Material to process:
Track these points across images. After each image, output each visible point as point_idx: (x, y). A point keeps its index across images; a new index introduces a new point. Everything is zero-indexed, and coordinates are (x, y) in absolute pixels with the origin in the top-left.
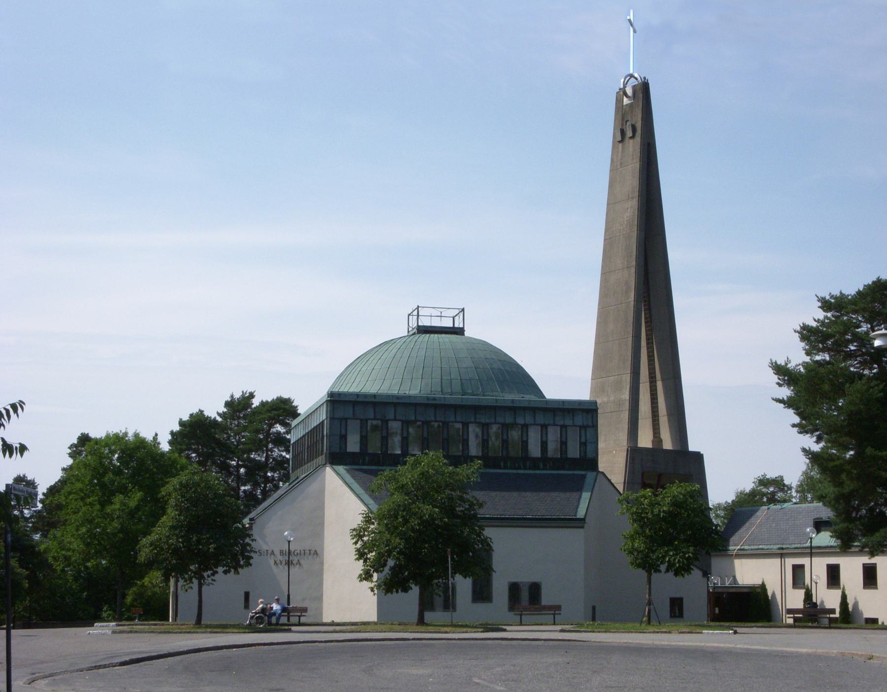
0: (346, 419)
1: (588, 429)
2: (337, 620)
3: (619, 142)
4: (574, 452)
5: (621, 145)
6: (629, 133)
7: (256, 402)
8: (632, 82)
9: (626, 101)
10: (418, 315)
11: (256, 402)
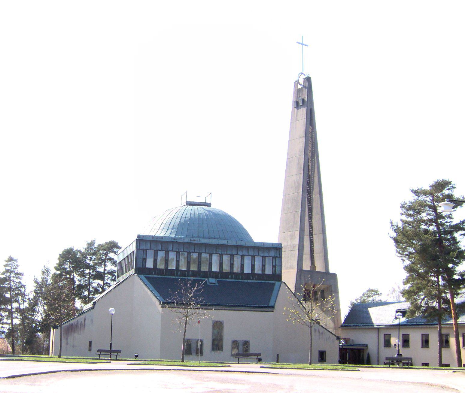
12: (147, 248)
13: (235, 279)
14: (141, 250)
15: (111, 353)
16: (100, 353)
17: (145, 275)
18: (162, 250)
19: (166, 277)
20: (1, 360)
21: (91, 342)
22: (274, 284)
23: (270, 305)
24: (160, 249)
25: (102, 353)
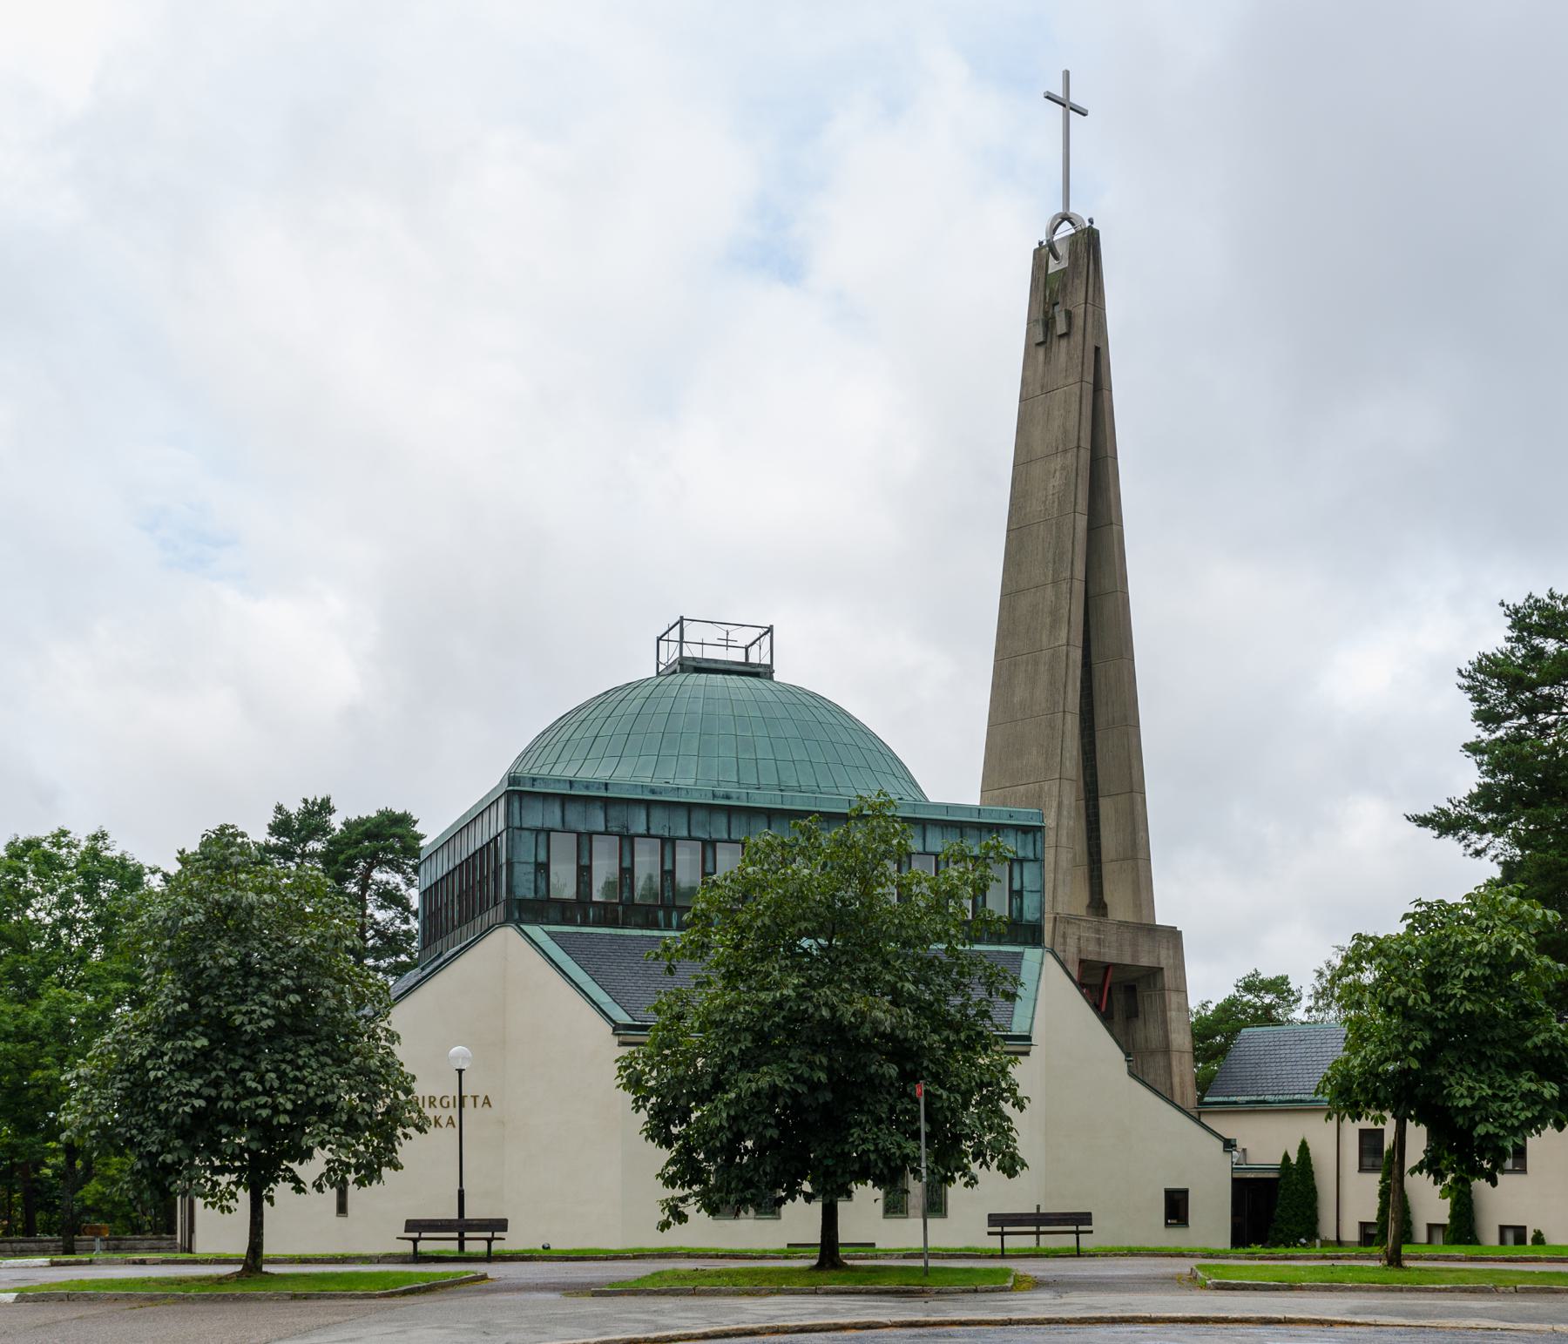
0: (548, 831)
1: (1026, 866)
2: (558, 1245)
3: (1039, 344)
4: (997, 904)
5: (1041, 351)
6: (1061, 327)
7: (336, 822)
8: (1066, 230)
9: (1054, 266)
10: (681, 641)
11: (336, 822)
12: (548, 825)
13: (596, 924)
14: (526, 833)
15: (461, 1234)
16: (416, 1235)
17: (547, 928)
18: (607, 833)
19: (627, 932)
20: (1563, 1261)
21: (1185, 1192)
22: (1021, 955)
23: (1016, 1032)
24: (602, 829)
25: (424, 1235)
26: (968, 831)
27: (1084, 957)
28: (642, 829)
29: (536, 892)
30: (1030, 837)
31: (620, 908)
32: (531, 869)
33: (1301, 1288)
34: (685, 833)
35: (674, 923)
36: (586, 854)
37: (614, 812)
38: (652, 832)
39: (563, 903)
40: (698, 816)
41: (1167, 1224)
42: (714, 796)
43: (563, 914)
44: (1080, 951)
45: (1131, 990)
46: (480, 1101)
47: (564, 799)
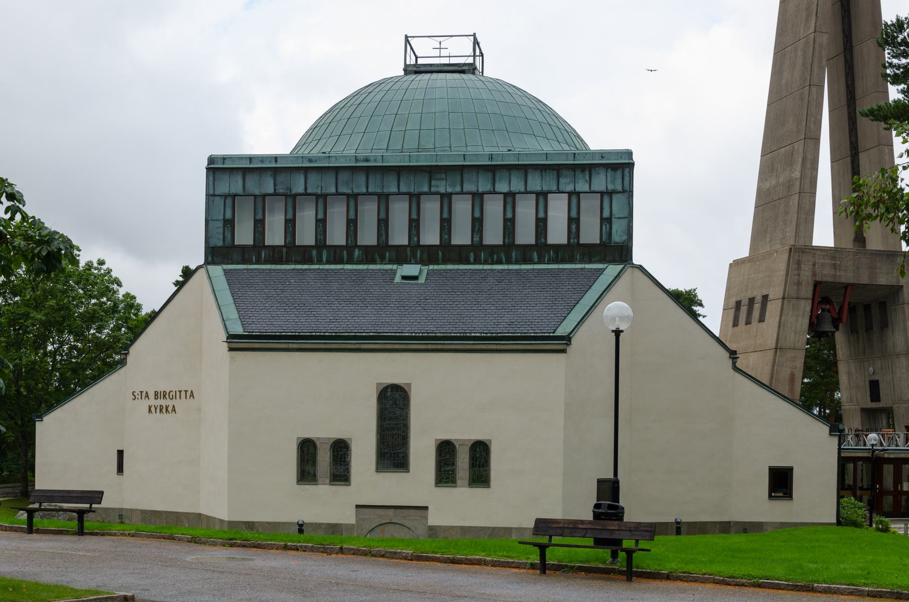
0: (234, 196)
1: (615, 197)
12: (233, 191)
14: (217, 198)
26: (564, 172)
27: (819, 279)
28: (301, 190)
29: (224, 241)
30: (619, 173)
31: (284, 250)
32: (221, 224)
33: (668, 577)
34: (333, 190)
35: (324, 258)
36: (260, 211)
37: (281, 178)
38: (309, 191)
39: (243, 248)
40: (343, 176)
41: (770, 497)
42: (357, 160)
43: (243, 256)
44: (814, 274)
45: (883, 306)
46: (189, 394)
47: (245, 171)
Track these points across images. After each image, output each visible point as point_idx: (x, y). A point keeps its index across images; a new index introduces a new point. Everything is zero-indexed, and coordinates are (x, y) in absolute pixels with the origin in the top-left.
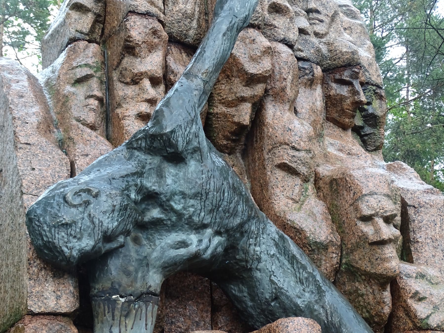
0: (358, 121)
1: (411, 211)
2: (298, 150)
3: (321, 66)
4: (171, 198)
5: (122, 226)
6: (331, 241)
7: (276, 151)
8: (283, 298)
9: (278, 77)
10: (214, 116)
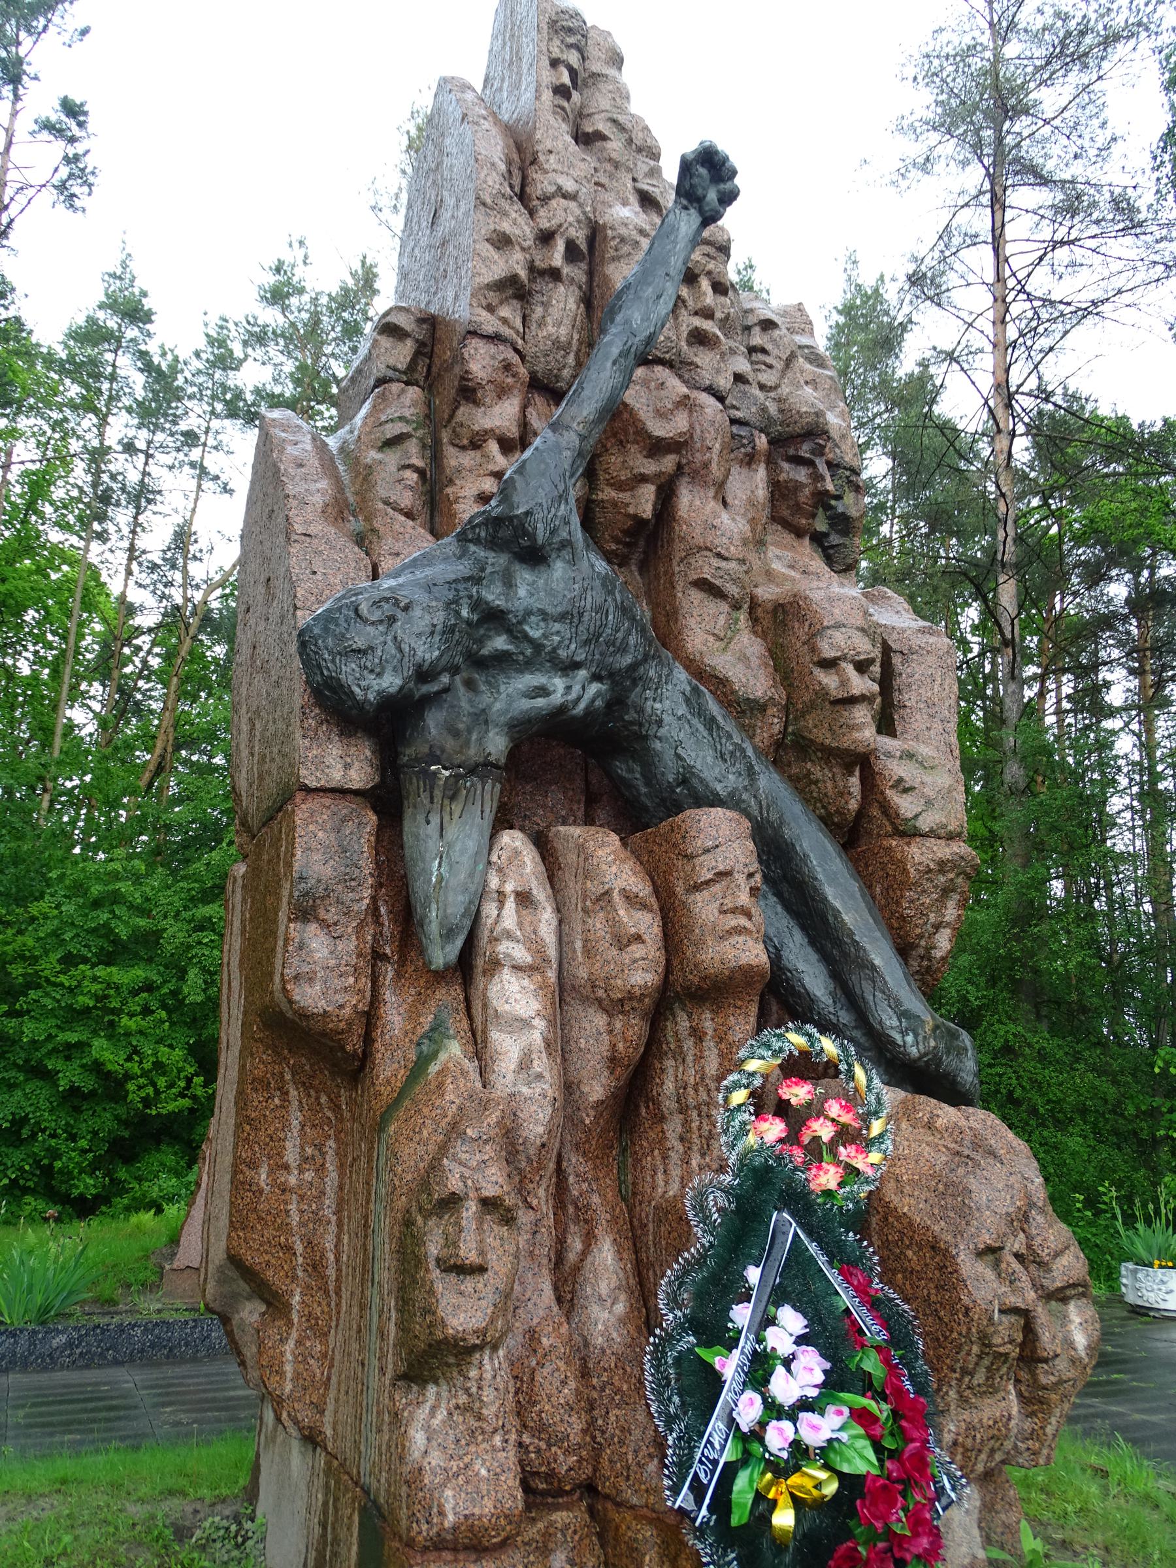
0: (821, 525)
1: (897, 660)
2: (726, 559)
3: (767, 434)
5: (446, 658)
7: (692, 561)
8: (694, 781)
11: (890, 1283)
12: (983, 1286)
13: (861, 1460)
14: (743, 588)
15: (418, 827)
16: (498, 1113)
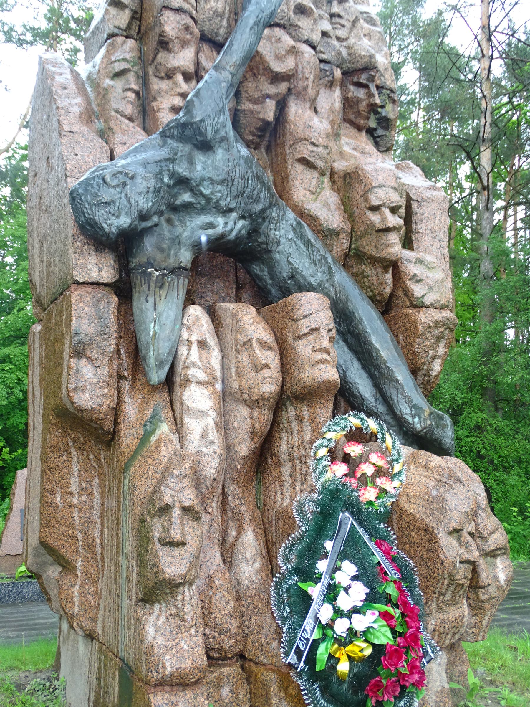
0: (372, 124)
1: (414, 205)
2: (316, 146)
3: (341, 69)
4: (200, 183)
5: (156, 207)
6: (342, 228)
7: (297, 147)
8: (298, 277)
9: (300, 76)
10: (242, 113)
11: (403, 549)
12: (451, 549)
13: (384, 636)
14: (327, 163)
15: (141, 304)
16: (190, 462)
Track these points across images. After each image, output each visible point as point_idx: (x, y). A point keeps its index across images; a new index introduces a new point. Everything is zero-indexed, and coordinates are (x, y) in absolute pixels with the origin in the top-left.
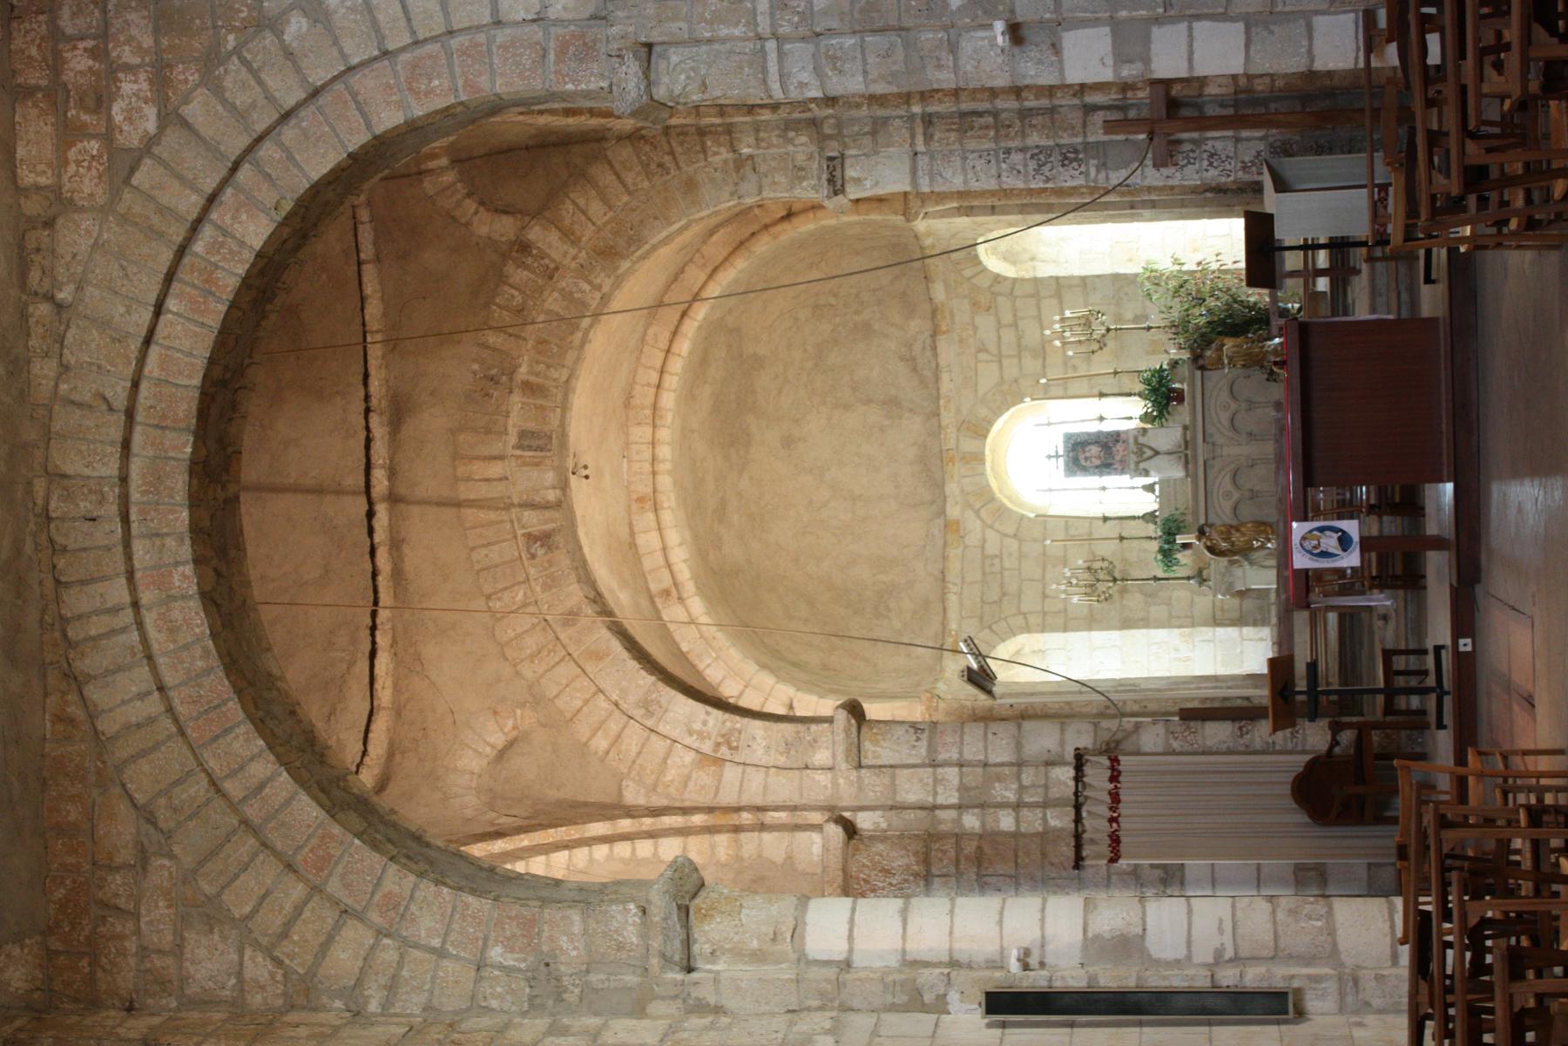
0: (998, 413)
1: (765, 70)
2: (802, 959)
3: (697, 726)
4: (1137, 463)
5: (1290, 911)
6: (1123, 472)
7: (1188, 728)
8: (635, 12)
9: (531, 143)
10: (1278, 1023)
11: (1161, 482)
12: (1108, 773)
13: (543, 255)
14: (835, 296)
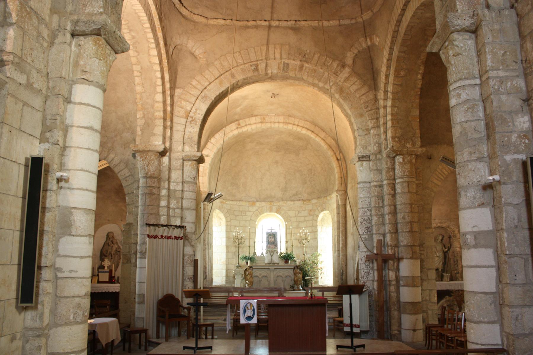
0: (282, 216)
1: (466, 79)
2: (74, 82)
3: (198, 111)
5: (80, 304)
6: (267, 247)
7: (192, 262)
8: (495, 21)
9: (374, 69)
10: (17, 298)
11: (264, 257)
12: (177, 236)
13: (341, 72)
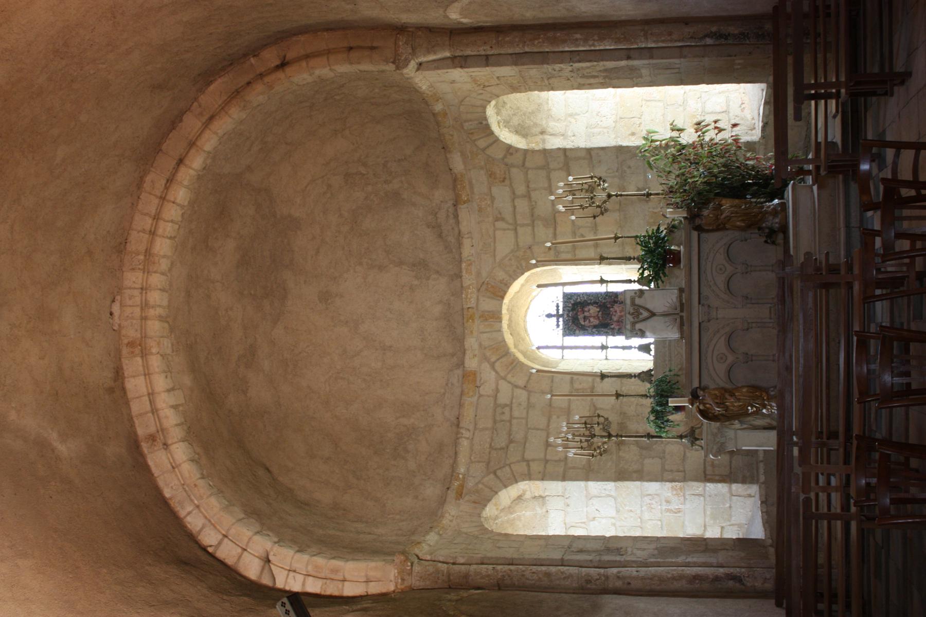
0: (514, 277)
4: (633, 324)
6: (619, 332)
14: (365, 165)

Your task: Retype the stretch from the start of the records through the line that contains "3: (619, 142)", both ends included, and leave out any picture markers.

Exercise answer:
Track these points across images. After each image, output each visible point as point_idx: (x, y). A point keeps its index across images; a new index introduces a new point. Everything is zero-indexed, and coordinates are (x, y) in absolute pixels with the origin in the top-left.
0: (346, 419)
1: (588, 429)
2: (337, 620)
3: (619, 142)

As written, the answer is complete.